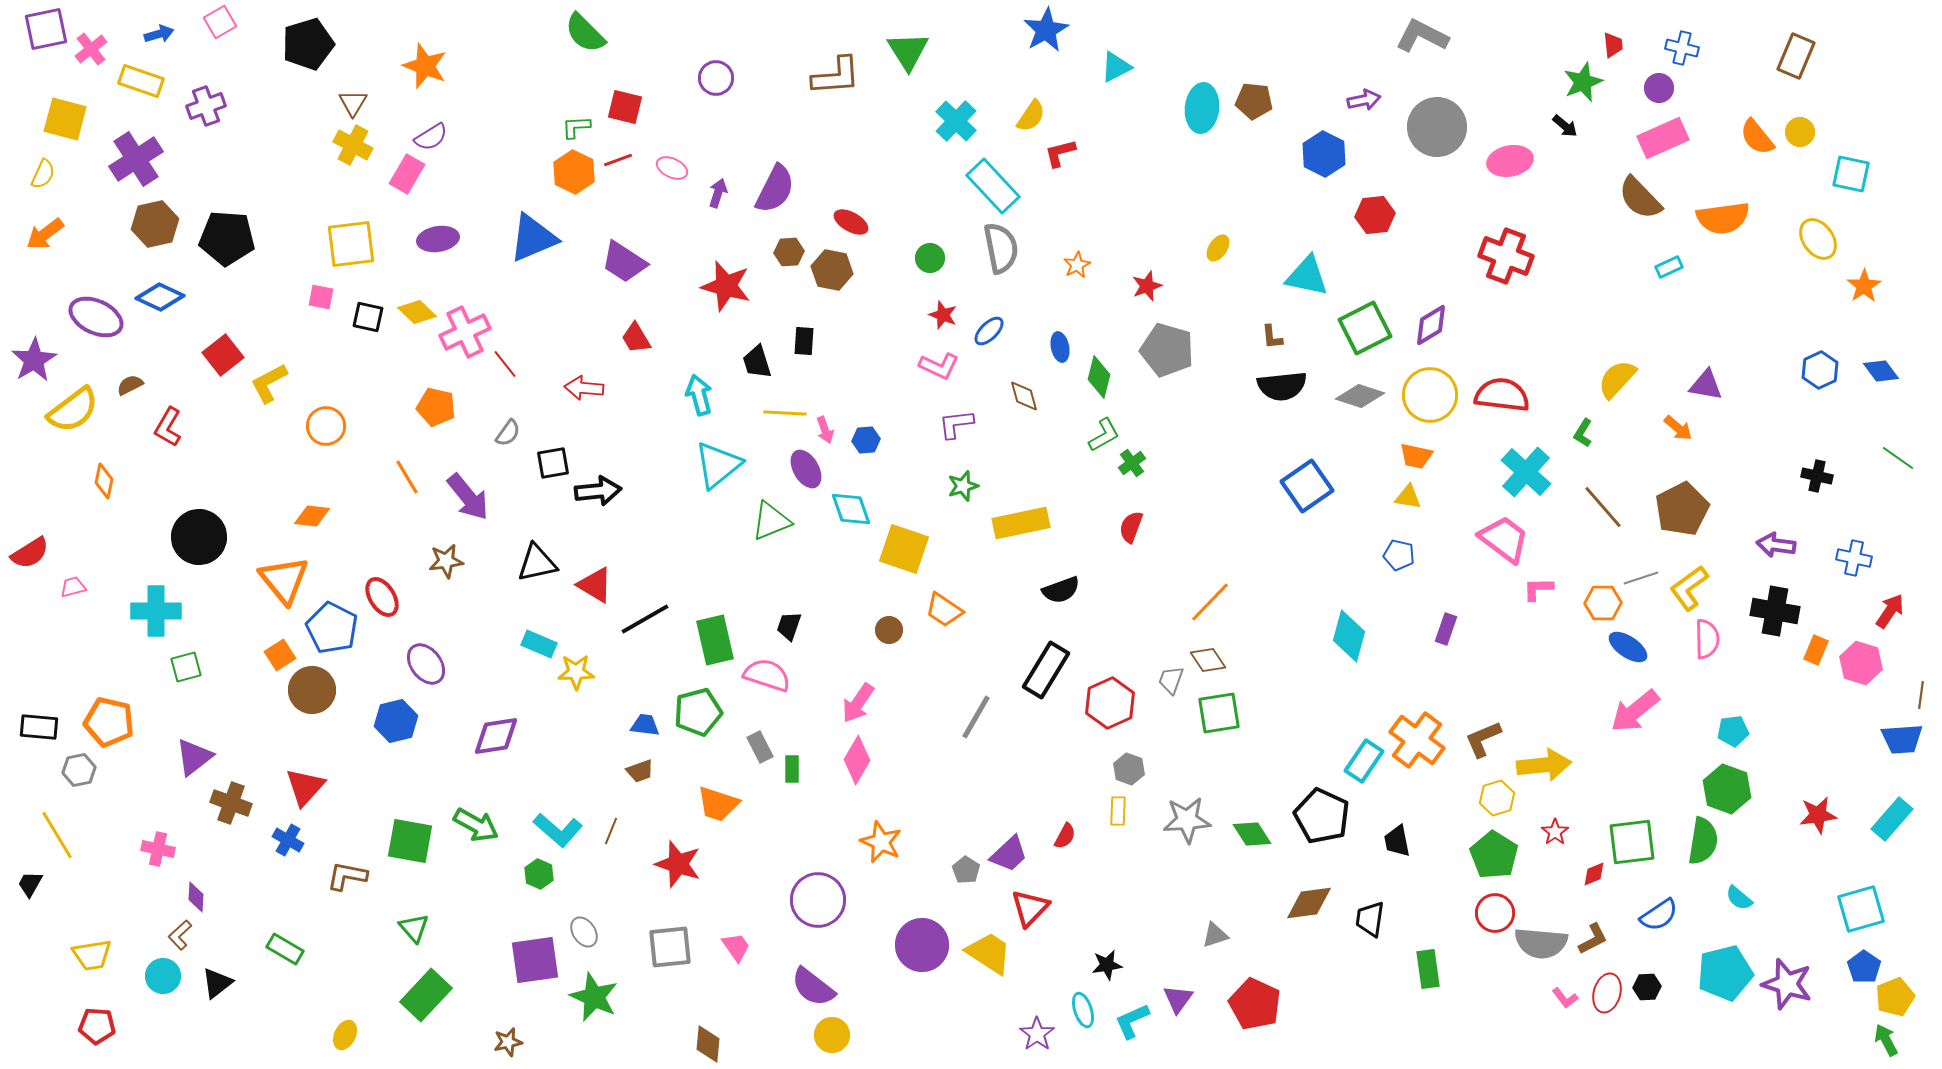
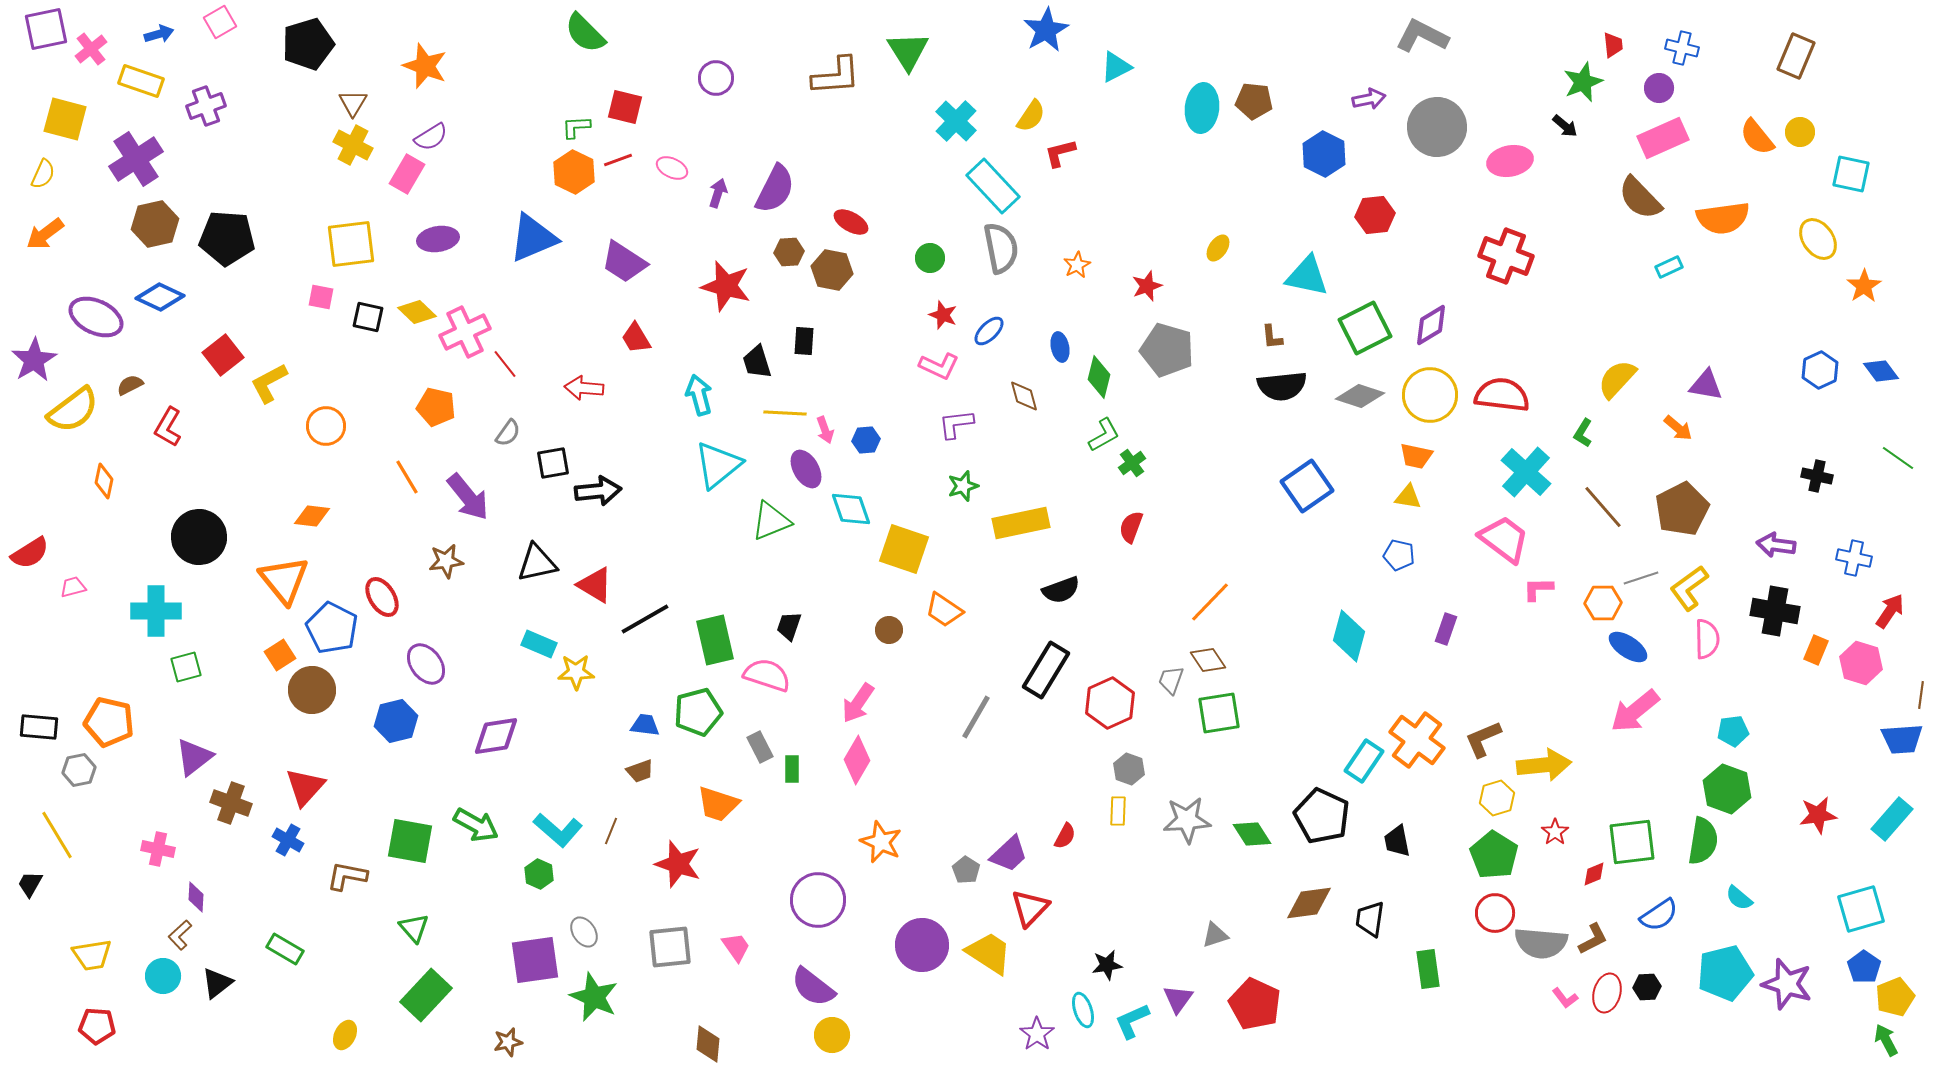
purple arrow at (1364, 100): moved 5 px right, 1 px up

= = = = =

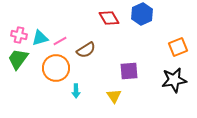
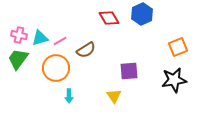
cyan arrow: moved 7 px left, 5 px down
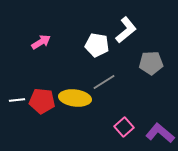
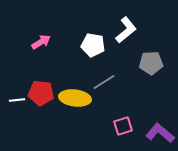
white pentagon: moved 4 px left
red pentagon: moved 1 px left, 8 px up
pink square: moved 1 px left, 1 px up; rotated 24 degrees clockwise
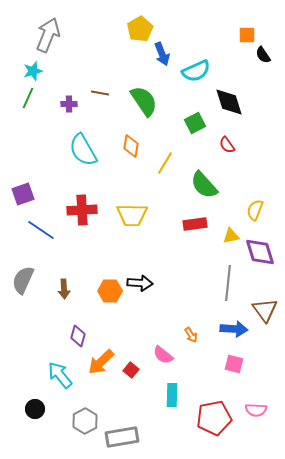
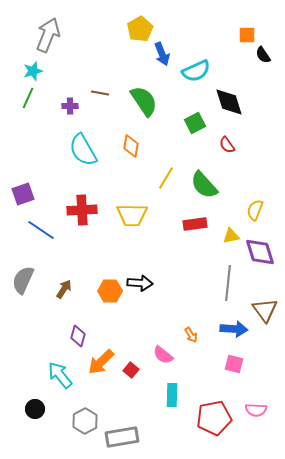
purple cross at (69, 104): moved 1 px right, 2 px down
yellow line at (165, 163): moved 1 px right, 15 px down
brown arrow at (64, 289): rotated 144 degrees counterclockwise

= = = = =

WHAT YOU NEED TO DO
The line holding "pink square: moved" starts the copy and the line holding "brown arrow at" ends it. Repeat those two lines above and all between them exactly, leaving out pictures.

OUTPUT OF THE TASK
pink square: moved 1 px left, 1 px up; rotated 24 degrees clockwise
purple cross at (69, 104): moved 1 px right, 2 px down
yellow line at (165, 163): moved 1 px right, 15 px down
brown arrow at (64, 289): rotated 144 degrees counterclockwise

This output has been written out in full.